▶ **Provided information**
_ _ _ _ _
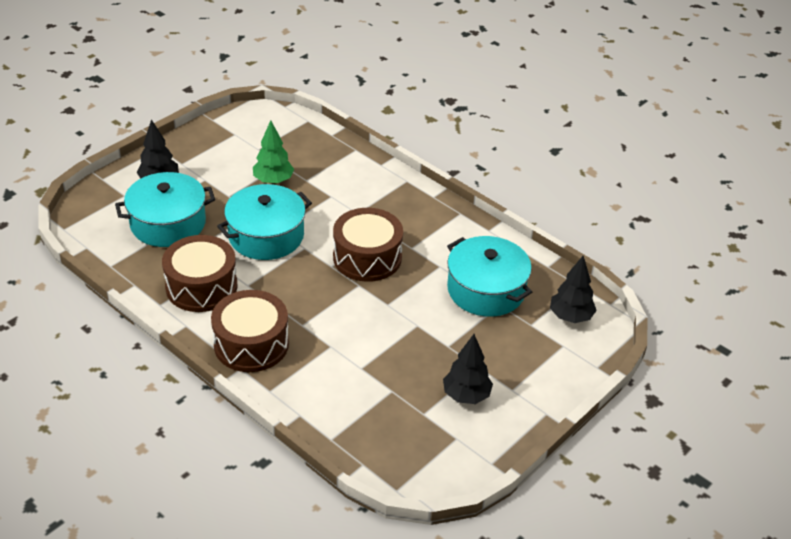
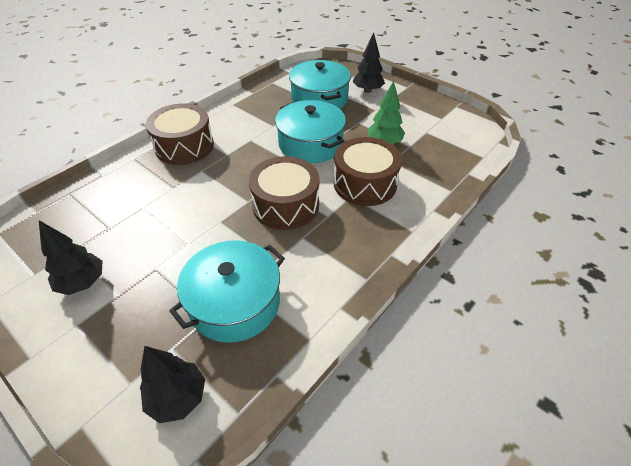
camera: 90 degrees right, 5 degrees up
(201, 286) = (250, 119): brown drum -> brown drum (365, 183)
_ _ _ _ _
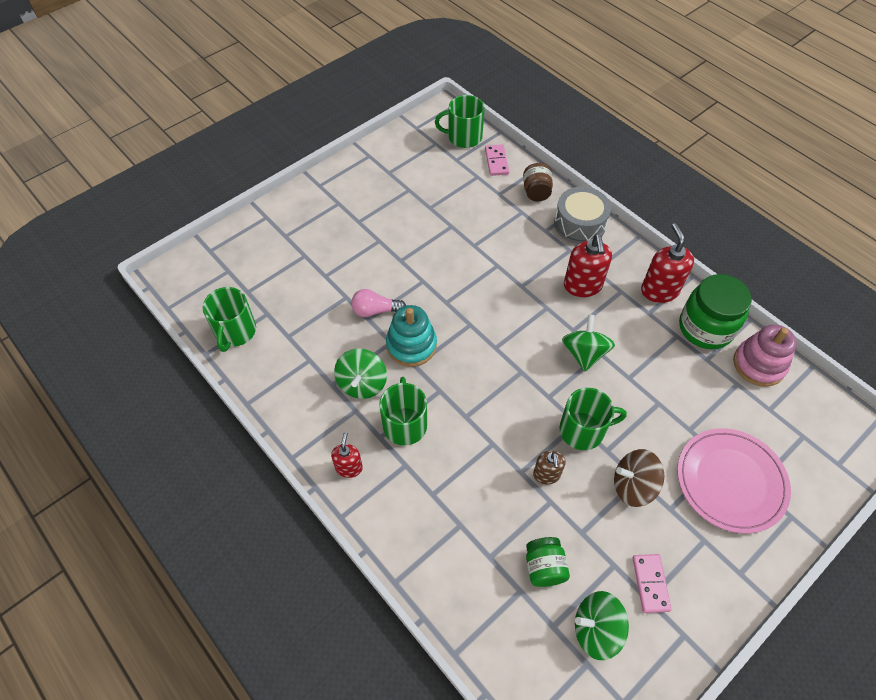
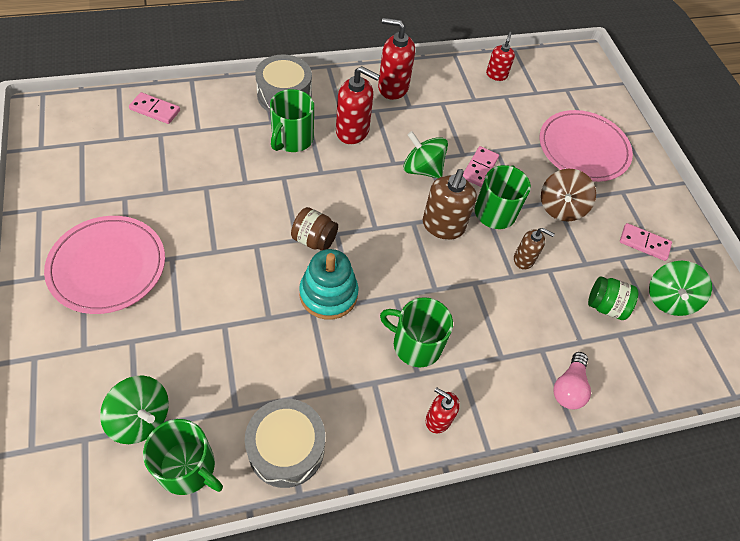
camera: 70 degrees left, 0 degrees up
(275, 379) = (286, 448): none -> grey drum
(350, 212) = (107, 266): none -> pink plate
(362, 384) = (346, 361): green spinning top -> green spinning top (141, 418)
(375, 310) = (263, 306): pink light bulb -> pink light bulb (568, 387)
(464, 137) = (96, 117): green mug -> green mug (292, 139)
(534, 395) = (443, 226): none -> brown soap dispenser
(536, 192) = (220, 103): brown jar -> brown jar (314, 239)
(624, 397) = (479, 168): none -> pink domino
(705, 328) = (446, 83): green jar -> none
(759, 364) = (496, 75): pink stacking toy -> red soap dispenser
_ _ _ _ _
▶ **Exercise aim**
Everything from the line with "camera: 90 degrees right, 5 degrees up" through the line with "(201, 286) = (250, 119): brown" in the listing above must be retyped exactly, with nothing added.

▶ **Output**
camera: 90 degrees right, 5 degrees up
(201, 286) = (250, 119): brown drum -> brown drum (365, 183)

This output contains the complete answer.